-- Aim of the exercise --
Copy exactly the lines from the one containing "gray pentagon: (102, 343)" through the last line of the records below, including both, and leave out any pictures.

(Object displacement listings)
=======
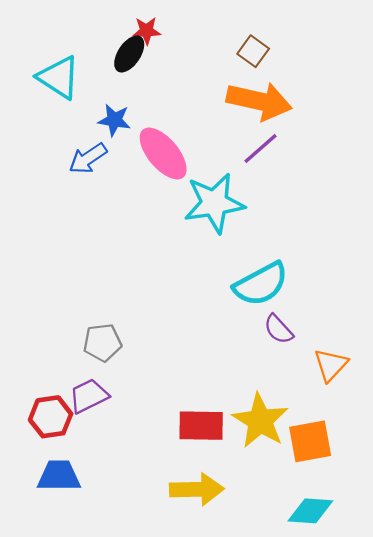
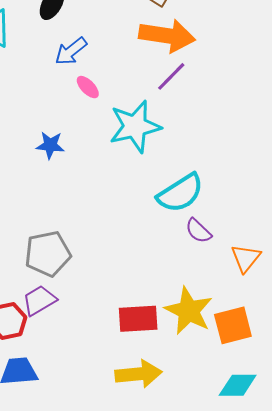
blue star: (114, 120) -> (50, 145), moved
pink ellipse: (163, 153) -> (88, 87), size x0.5
blue arrow: (88, 158) -> (71, 51), moved
gray pentagon: (102, 343) -> (48, 254), size x1.4

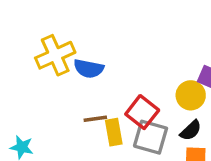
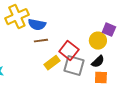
brown line: (95, 119) -> (41, 41), moved
yellow rectangle: (114, 132) -> (52, 63), turned 63

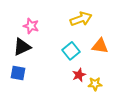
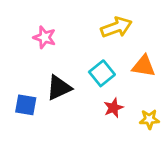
black triangle: (22, 47) -> (59, 88), moved
yellow star: (95, 84) -> (149, 119), moved

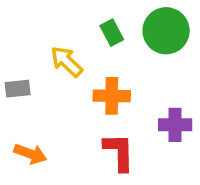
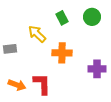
green circle: (166, 31) -> (92, 17), size x0.7
red L-shape: (119, 152) -> (42, 84), moved

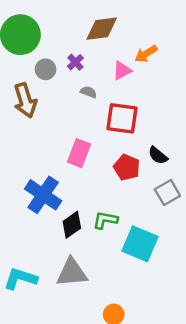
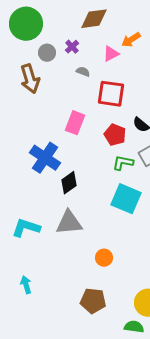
green L-shape: (105, 220) -> (123, 163), moved

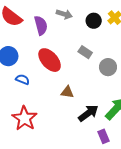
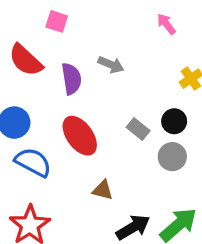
black circle: (94, 21) -> (174, 121), moved
blue semicircle: (23, 79) -> (33, 162), size x1.6

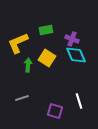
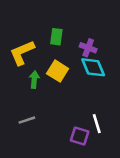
=======
-- Exercise response --
gray pentagon: (102, 343) -> (48, 254), size x1.4

brown line: (95, 119) -> (41, 41), moved
yellow rectangle: (114, 132) -> (52, 63), turned 63

black triangle: (22, 47) -> (59, 88), moved
yellow star: (95, 84) -> (149, 119), moved

green circle: (166, 31) -> (92, 17), size x0.7
red L-shape: (119, 152) -> (42, 84), moved

green L-shape: (105, 220) -> (123, 163), moved

black circle: (94, 21) -> (174, 121), moved
blue semicircle: (23, 79) -> (33, 162), size x1.6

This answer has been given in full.